---------- Dataset records ----------
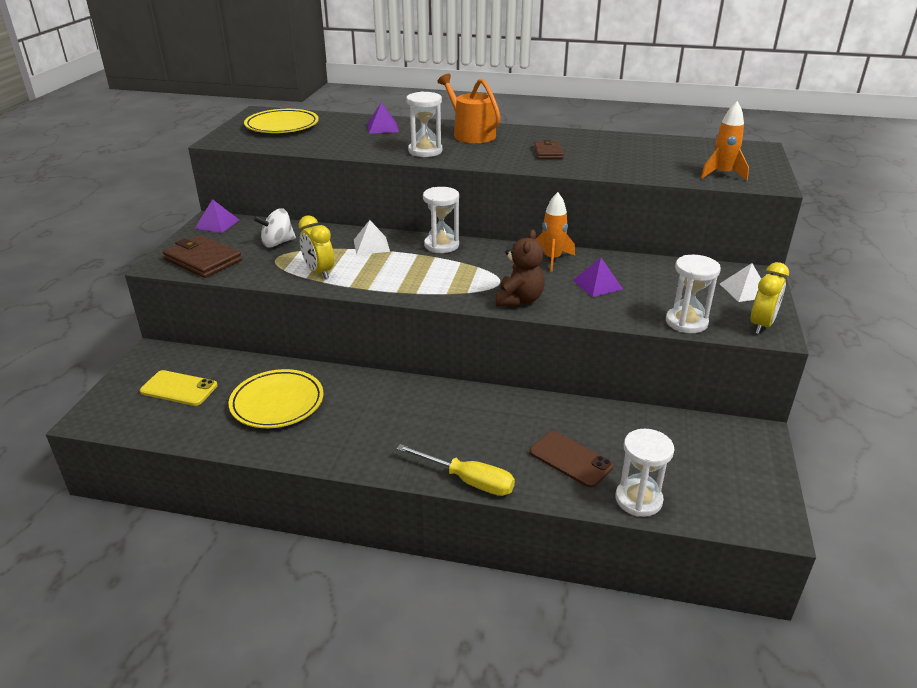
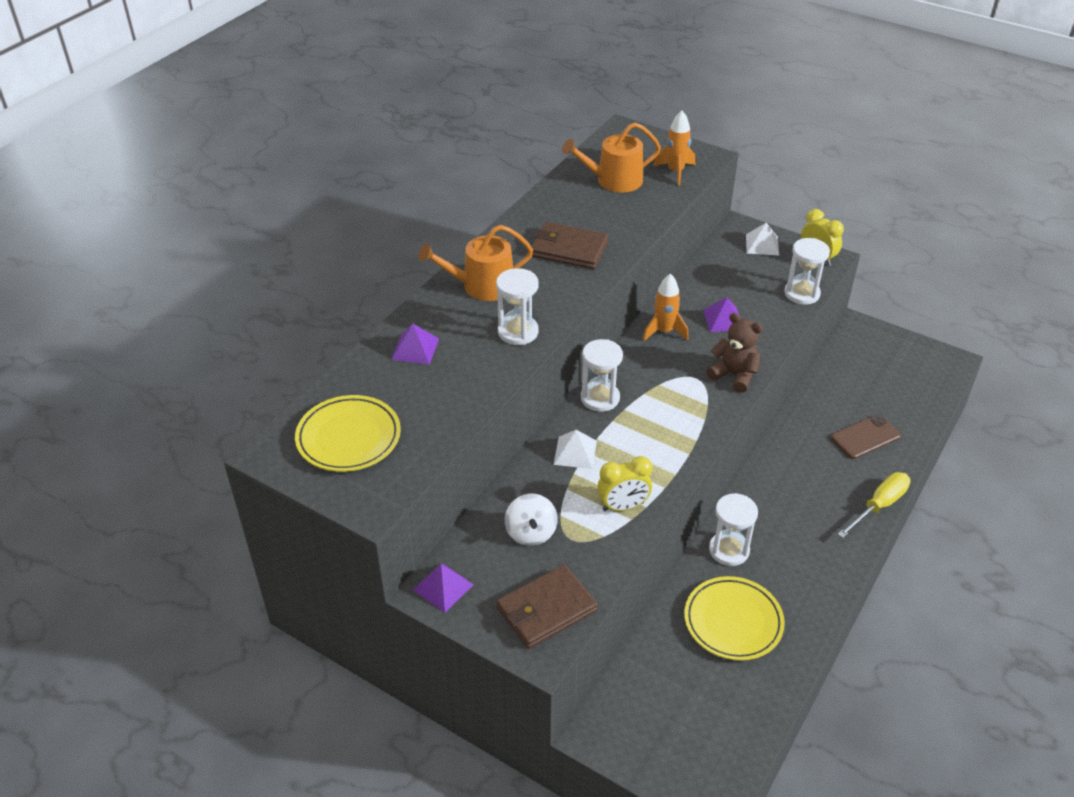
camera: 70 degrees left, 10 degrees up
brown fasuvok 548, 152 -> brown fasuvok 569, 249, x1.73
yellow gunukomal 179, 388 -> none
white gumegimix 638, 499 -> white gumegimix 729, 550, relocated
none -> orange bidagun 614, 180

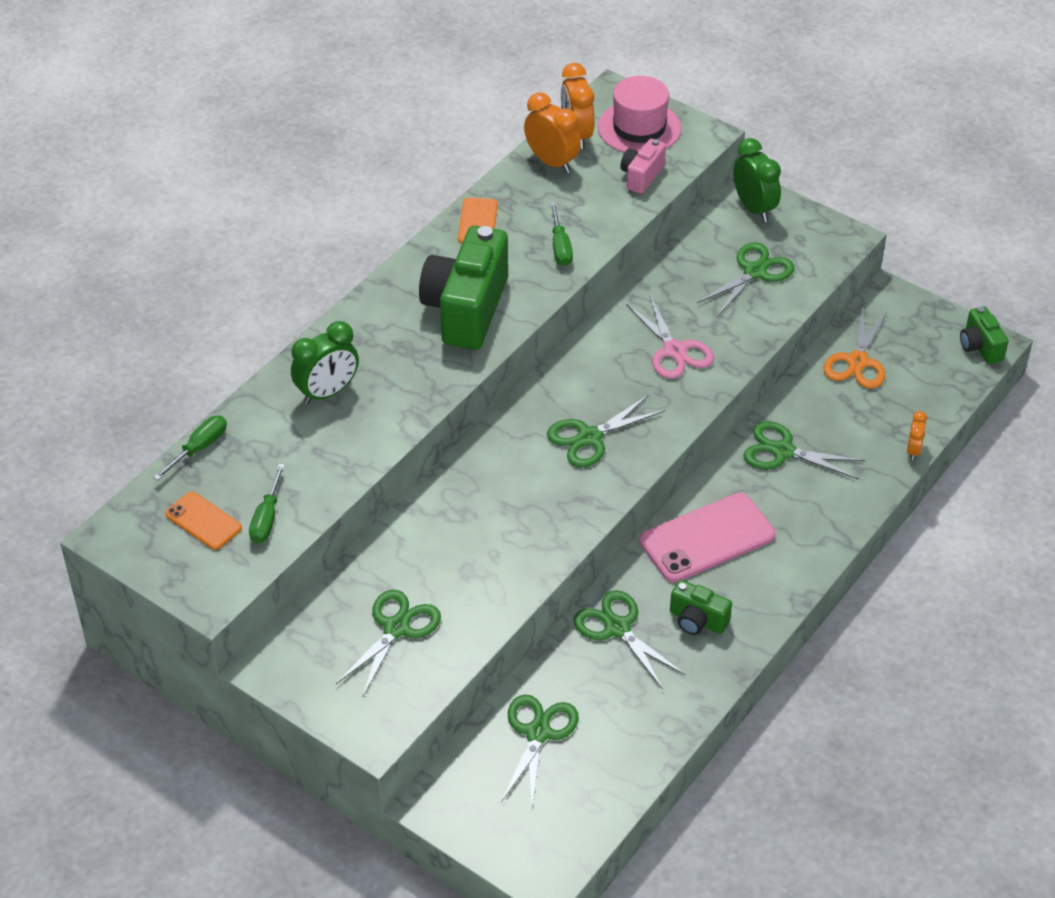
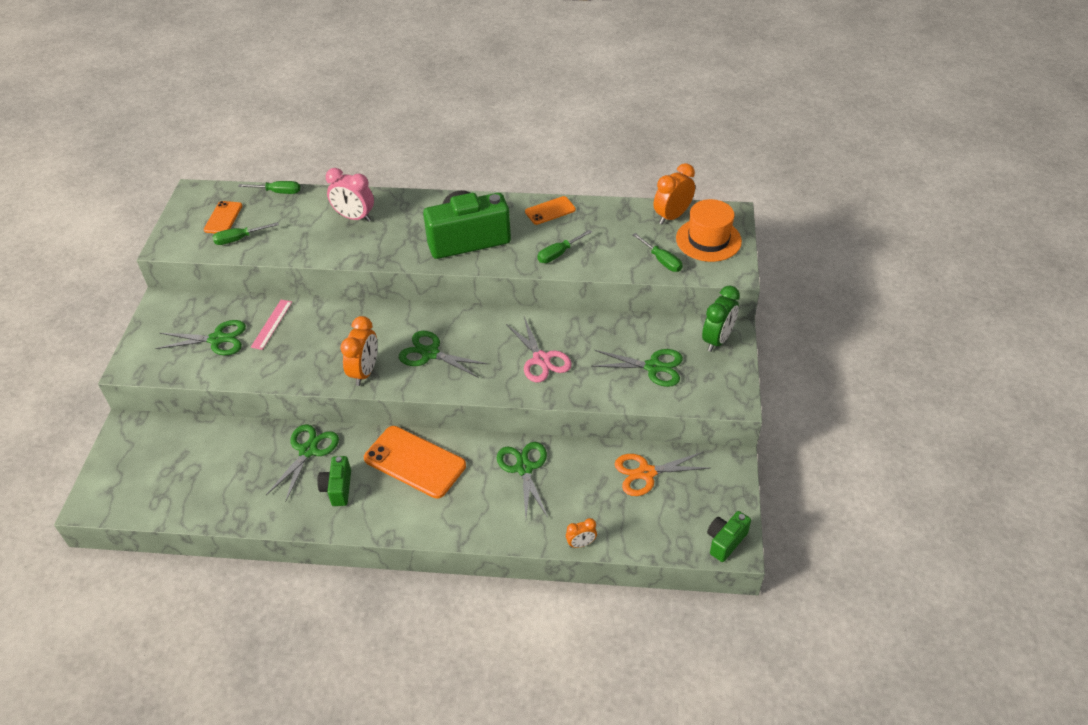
camera: 60 degrees right, 0 degrees up
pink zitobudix 639, 128 -> orange zitobudix 708, 240
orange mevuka 552, 162 -> orange mevuka 365, 372, relocated
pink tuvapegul 641, 176 -> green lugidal 661, 260
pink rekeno 674, 350 -> pink rekeno 541, 359, 60 degrees counterclockwise
green mevuka 327, 392 -> pink mevuka 354, 217
pink gunukomal 707, 538 -> orange gunukomal 415, 462
green rekeno 538, 733 -> none
none -> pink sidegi 272, 324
----------
- Requirement
The answer must be every line of the data that contains the word "relocated".

- Answer for this exercise
white gumegimix 638, 499 -> white gumegimix 729, 550, relocated
orange mevuka 552, 162 -> orange mevuka 365, 372, relocated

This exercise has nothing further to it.